Given records:
-- Opening Marker --

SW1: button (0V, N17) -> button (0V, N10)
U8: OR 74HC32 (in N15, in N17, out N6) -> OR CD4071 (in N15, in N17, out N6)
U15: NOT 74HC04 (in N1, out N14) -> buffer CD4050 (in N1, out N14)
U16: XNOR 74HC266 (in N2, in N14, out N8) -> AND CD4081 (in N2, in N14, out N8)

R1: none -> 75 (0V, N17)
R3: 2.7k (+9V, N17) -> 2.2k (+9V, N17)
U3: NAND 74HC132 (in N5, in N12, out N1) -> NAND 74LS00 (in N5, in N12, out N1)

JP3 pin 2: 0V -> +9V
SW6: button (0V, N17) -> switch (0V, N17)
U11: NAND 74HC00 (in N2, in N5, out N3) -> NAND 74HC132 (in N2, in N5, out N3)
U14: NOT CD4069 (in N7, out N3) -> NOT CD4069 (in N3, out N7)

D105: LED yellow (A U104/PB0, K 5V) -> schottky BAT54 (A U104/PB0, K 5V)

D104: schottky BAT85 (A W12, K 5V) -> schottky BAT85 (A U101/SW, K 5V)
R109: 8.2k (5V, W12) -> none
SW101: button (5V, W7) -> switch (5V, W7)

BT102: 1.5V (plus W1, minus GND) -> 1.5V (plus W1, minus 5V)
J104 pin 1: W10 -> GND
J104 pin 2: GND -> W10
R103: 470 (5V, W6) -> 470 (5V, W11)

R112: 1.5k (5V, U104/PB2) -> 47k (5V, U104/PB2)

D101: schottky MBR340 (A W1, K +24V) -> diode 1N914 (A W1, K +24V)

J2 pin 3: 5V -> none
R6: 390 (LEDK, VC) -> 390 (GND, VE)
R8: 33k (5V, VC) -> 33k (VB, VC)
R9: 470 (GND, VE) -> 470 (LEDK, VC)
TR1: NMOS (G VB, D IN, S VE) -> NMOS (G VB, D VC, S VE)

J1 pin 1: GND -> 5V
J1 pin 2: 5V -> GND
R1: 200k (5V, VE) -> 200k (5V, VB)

-- Closing Marker --

Exercise aim: Beginning at the line with "U14: NOT CD4069" and stopping after the line with "R103: 470 (5V, W6) -> 470 (5V, W11)", please write out every line of the data above exactly and nothing else.

Result of the task:
U14: NOT CD4069 (in N7, out N3) -> NOT CD4069 (in N3, out N7)

D105: LED yellow (A U104/PB0, K 5V) -> schottky BAT54 (A U104/PB0, K 5V)

D104: schottky BAT85 (A W12, K 5V) -> schottky BAT85 (A U101/SW, K 5V)
R109: 8.2k (5V, W12) -> none
SW101: button (5V, W7) -> switch (5V, W7)

BT102: 1.5V (plus W1, minus GND) -> 1.5V (plus W1, minus 5V)
J104 pin 1: W10 -> GND
J104 pin 2: GND -> W10
R103: 470 (5V, W6) -> 470 (5V, W11)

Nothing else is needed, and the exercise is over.